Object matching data
──────────

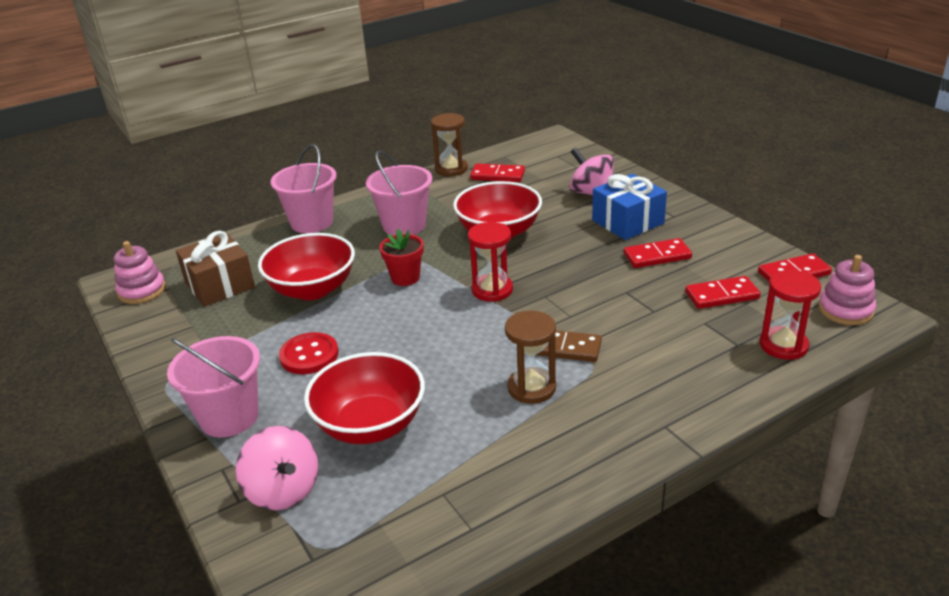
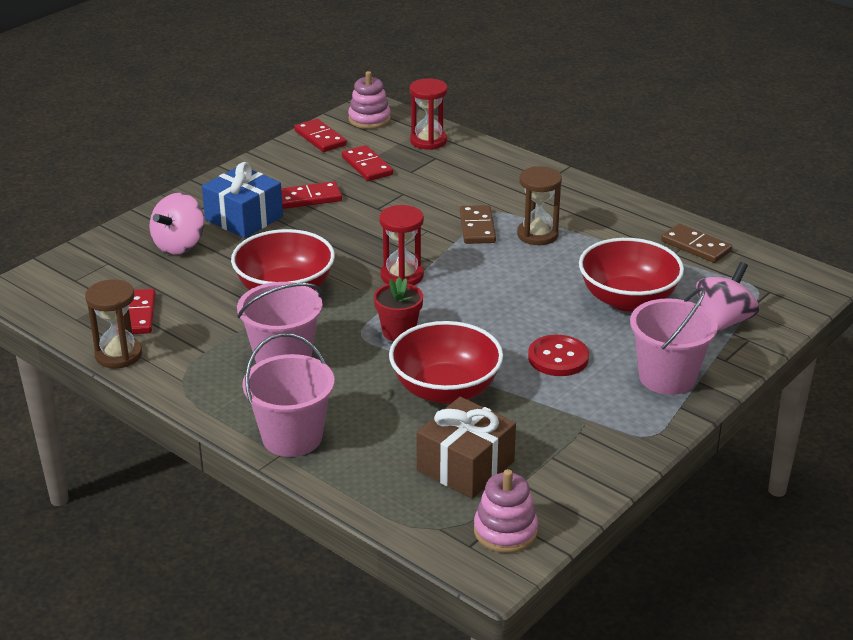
camera: 110 degrees left, 0 degrees up
(448, 520) = (696, 246): none -> brown domino
(657, 256) = (309, 198): red domino -> red domino turned 75 degrees counterclockwise

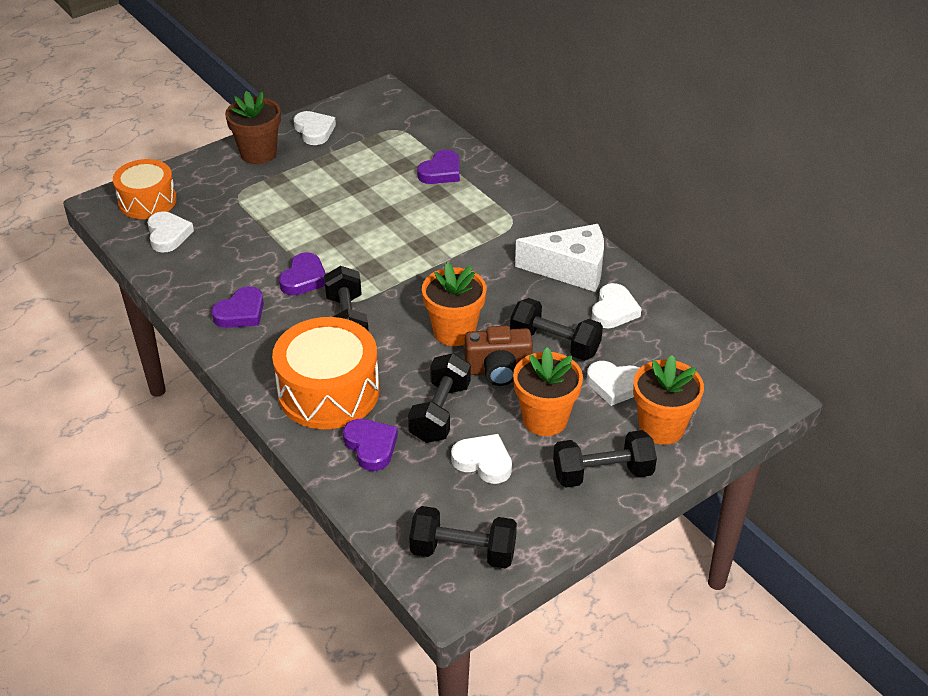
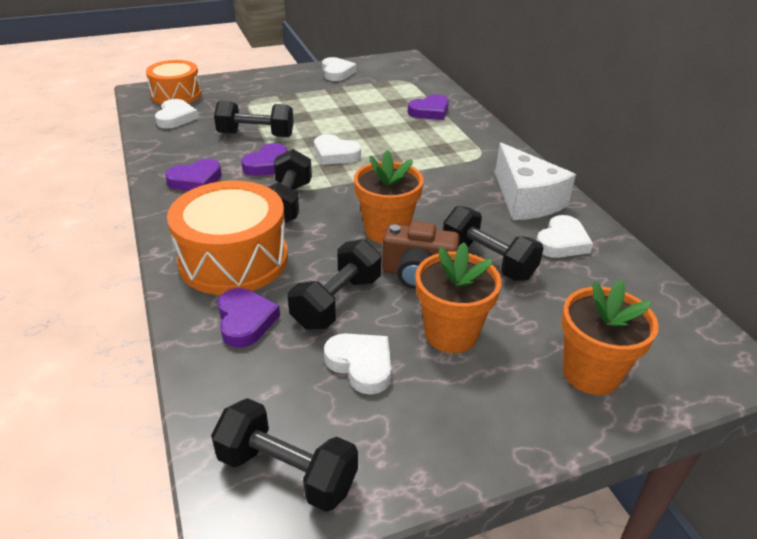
camera: 15 degrees right, 5 degrees down
(258, 153) = (284, 79): brown flower pot -> none
(571, 269) = (526, 199): white cheese -> white cheese turned 45 degrees clockwise
(602, 473) = (501, 412): black dumbbell -> black dumbbell (256, 135)
(615, 385) = (545, 314): white heart -> white heart (335, 154)

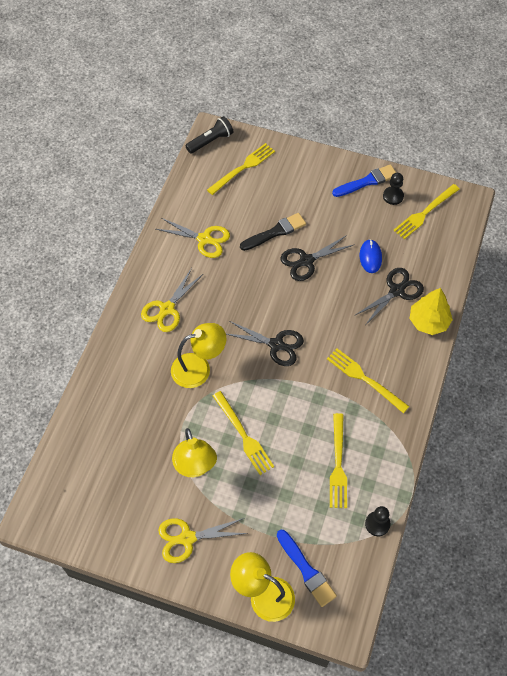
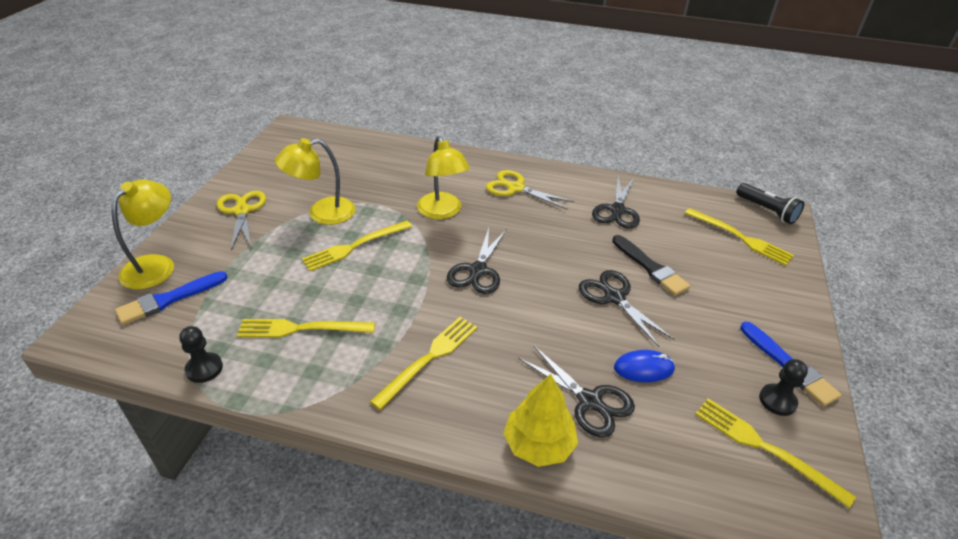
camera: 85 degrees right, 20 degrees down
(204, 239) = (617, 210): yellow scissors -> black scissors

──────────

The records above need retyping in full. Omit the pictures, and change nothing else.

*Written reply:*
camera: 110 degrees left, 0 degrees up
(448, 520) = (696, 246): none -> brown domino
(657, 256) = (309, 198): red domino -> red domino turned 75 degrees counterclockwise

camera: 15 degrees right, 5 degrees down
(258, 153) = (284, 79): brown flower pot -> none
(571, 269) = (526, 199): white cheese -> white cheese turned 45 degrees clockwise
(602, 473) = (501, 412): black dumbbell -> black dumbbell (256, 135)
(615, 385) = (545, 314): white heart -> white heart (335, 154)

camera: 85 degrees right, 20 degrees down
(204, 239) = (617, 210): yellow scissors -> black scissors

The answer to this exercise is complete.